═════ Exercise materials
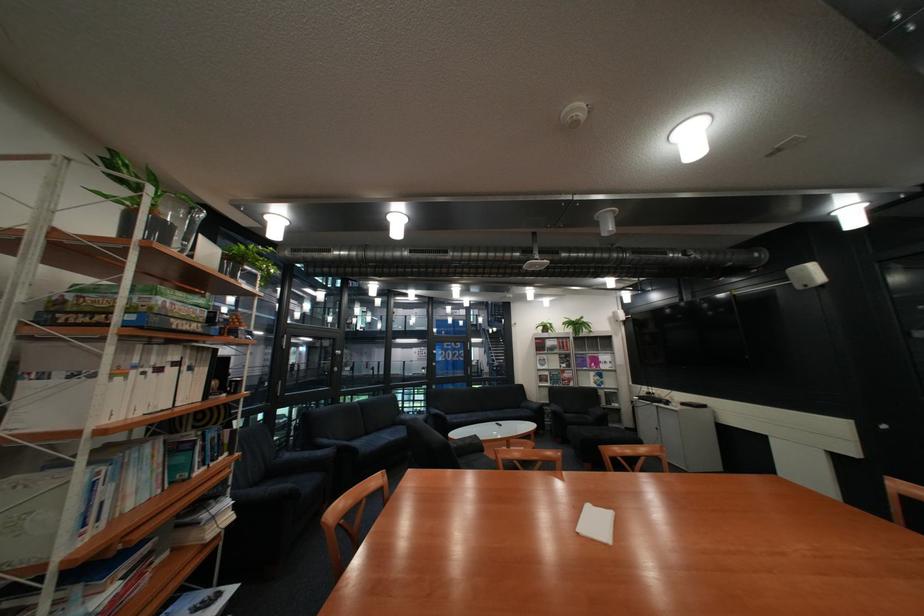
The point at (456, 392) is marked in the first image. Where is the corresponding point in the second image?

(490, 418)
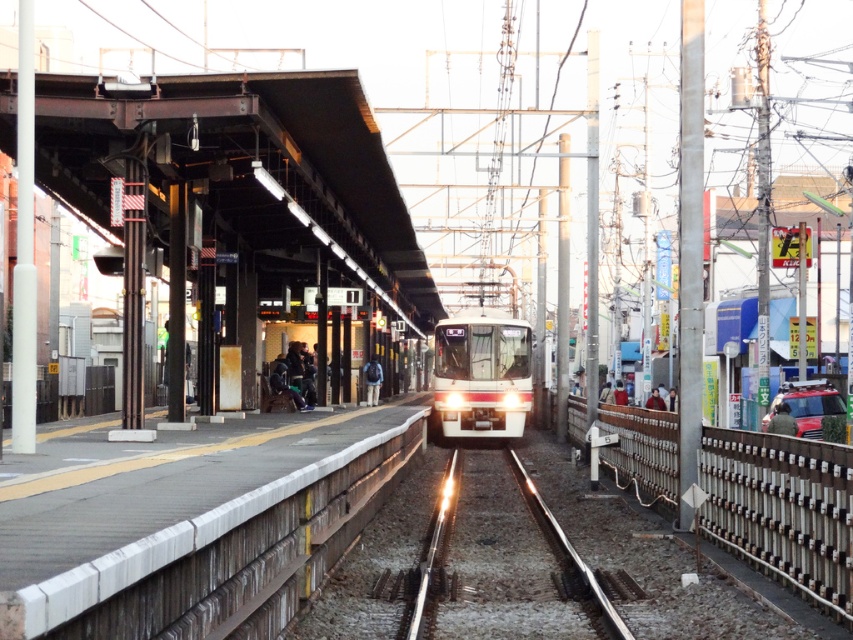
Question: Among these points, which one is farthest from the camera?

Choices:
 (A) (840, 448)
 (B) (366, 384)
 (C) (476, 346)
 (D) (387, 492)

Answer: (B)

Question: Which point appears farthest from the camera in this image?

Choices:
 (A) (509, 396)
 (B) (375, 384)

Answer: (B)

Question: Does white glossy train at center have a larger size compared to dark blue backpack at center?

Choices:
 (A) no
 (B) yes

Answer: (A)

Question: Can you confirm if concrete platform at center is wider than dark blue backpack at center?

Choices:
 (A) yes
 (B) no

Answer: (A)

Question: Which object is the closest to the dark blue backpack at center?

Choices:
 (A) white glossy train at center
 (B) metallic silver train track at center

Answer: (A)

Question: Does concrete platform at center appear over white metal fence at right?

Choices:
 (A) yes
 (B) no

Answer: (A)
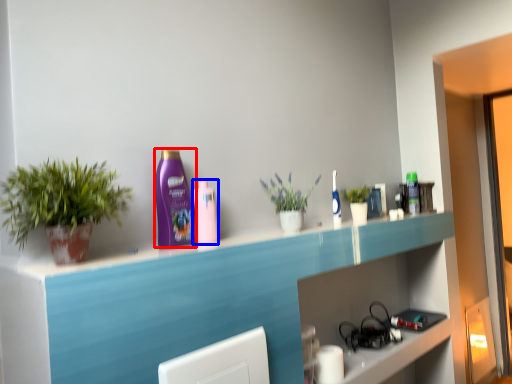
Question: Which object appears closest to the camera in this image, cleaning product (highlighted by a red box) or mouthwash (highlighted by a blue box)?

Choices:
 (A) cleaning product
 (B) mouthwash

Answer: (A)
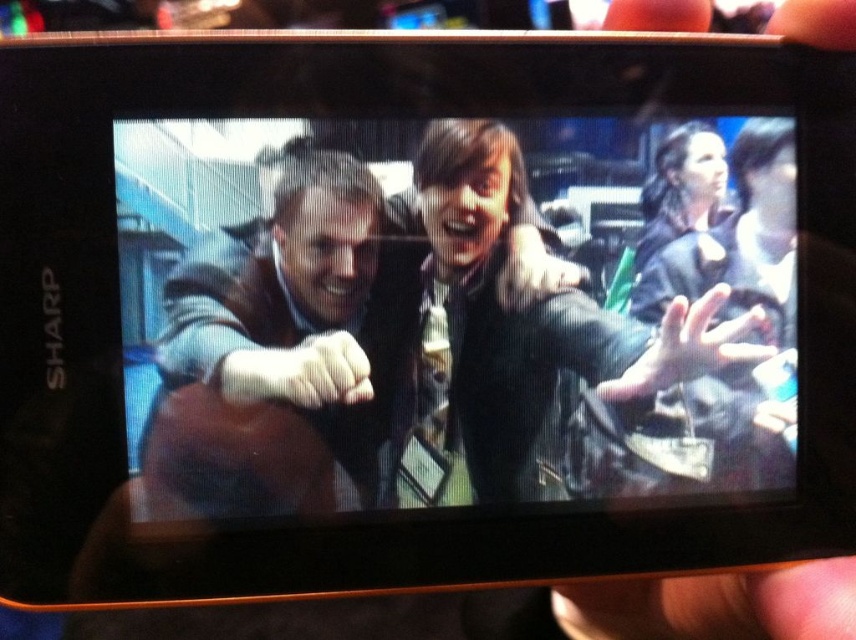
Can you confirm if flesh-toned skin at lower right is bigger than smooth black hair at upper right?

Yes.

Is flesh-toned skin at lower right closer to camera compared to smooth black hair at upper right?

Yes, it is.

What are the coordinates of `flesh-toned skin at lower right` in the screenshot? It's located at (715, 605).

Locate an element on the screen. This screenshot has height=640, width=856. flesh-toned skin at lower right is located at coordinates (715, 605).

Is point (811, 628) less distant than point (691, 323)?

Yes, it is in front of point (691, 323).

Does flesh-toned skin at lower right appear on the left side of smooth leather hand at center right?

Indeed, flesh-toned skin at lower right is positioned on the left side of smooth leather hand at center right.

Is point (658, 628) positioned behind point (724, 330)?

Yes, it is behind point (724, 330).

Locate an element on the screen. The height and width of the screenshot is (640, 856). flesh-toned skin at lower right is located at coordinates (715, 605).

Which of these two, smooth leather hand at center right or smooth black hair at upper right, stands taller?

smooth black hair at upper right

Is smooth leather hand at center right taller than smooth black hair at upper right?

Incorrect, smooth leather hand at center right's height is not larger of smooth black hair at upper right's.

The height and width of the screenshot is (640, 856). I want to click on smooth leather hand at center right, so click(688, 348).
══════════
═════ Exercise materials
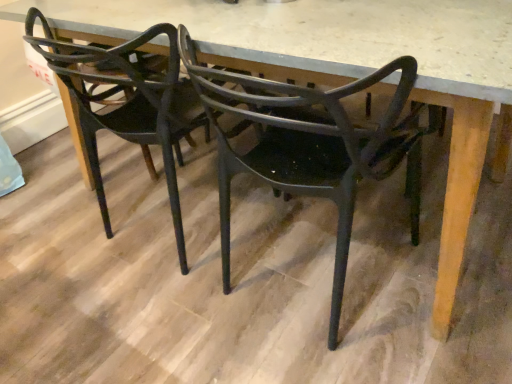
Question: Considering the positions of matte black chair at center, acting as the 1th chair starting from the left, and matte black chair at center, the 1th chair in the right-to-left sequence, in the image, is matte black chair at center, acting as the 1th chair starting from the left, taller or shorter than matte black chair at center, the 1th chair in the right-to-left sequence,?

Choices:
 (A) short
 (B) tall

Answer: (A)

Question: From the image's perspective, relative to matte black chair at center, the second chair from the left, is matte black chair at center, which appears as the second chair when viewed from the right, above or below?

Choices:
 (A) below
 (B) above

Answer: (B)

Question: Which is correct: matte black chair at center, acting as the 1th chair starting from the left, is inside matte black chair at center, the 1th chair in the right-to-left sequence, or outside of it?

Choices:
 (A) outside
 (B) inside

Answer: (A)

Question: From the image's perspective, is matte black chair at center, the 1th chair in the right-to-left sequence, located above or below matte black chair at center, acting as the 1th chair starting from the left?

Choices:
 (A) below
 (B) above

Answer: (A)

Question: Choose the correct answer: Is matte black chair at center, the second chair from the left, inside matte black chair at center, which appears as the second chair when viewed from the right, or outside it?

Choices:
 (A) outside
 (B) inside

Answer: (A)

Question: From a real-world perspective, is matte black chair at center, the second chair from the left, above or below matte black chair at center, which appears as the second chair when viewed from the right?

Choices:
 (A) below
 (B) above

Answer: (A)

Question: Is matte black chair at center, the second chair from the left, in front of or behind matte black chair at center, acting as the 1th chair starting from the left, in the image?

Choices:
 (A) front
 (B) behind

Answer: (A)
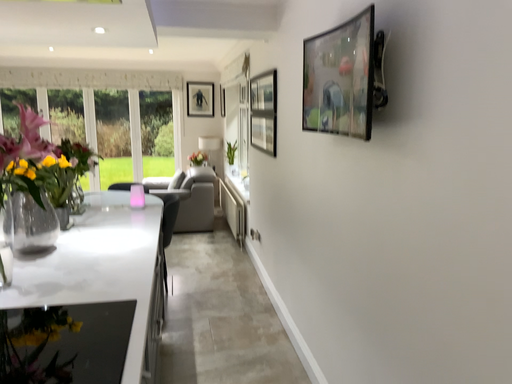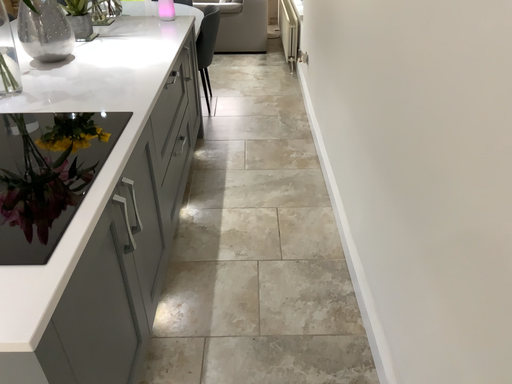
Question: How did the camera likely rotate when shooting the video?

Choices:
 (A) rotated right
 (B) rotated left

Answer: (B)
══════════
Short exercise ▸ Find each line in the two blocks above that contains the word "glossy" and copy it out in full.

Full solution ▸
Question: Does white glossy train at center have a larger size compared to dark blue backpack at center?
 (A) white glossy train at center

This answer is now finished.